◆ **Work request**:
Which lines run from the one containing "brown heart: 0 -> 1" to the end of the material below? Retype exactly those, both ends included, and nothing else.

(Available records begins)

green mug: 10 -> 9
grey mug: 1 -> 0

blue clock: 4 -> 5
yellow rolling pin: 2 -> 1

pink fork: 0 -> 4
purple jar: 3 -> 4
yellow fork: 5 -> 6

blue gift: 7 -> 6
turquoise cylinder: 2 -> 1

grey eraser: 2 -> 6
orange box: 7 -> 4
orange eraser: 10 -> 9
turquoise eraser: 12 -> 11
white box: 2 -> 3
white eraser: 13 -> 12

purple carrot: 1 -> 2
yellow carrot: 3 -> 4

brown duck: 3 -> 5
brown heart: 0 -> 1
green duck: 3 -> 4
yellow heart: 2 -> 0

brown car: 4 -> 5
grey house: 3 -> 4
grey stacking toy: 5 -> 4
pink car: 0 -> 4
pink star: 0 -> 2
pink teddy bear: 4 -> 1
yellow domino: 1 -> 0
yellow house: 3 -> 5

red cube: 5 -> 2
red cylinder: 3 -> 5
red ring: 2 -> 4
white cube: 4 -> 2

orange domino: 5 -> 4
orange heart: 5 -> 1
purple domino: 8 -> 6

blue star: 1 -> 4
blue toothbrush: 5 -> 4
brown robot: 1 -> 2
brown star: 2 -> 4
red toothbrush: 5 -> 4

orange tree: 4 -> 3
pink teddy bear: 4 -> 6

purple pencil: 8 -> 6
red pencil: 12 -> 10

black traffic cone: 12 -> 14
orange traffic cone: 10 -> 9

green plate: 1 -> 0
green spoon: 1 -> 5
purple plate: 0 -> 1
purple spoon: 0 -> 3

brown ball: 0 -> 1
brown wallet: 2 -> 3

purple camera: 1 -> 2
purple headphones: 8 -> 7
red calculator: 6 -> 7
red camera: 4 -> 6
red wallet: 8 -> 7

(Available records ends)

◆ **Completed task**:
brown heart: 0 -> 1
green duck: 3 -> 4
yellow heart: 2 -> 0

brown car: 4 -> 5
grey house: 3 -> 4
grey stacking toy: 5 -> 4
pink car: 0 -> 4
pink star: 0 -> 2
pink teddy bear: 4 -> 1
yellow domino: 1 -> 0
yellow house: 3 -> 5

red cube: 5 -> 2
red cylinder: 3 -> 5
red ring: 2 -> 4
white cube: 4 -> 2

orange domino: 5 -> 4
orange heart: 5 -> 1
purple domino: 8 -> 6

blue star: 1 -> 4
blue toothbrush: 5 -> 4
brown robot: 1 -> 2
brown star: 2 -> 4
red toothbrush: 5 -> 4

orange tree: 4 -> 3
pink teddy bear: 4 -> 6

purple pencil: 8 -> 6
red pencil: 12 -> 10

black traffic cone: 12 -> 14
orange traffic cone: 10 -> 9

green plate: 1 -> 0
green spoon: 1 -> 5
purple plate: 0 -> 1
purple spoon: 0 -> 3

brown ball: 0 -> 1
brown wallet: 2 -> 3

purple camera: 1 -> 2
purple headphones: 8 -> 7
red calculator: 6 -> 7
red camera: 4 -> 6
red wallet: 8 -> 7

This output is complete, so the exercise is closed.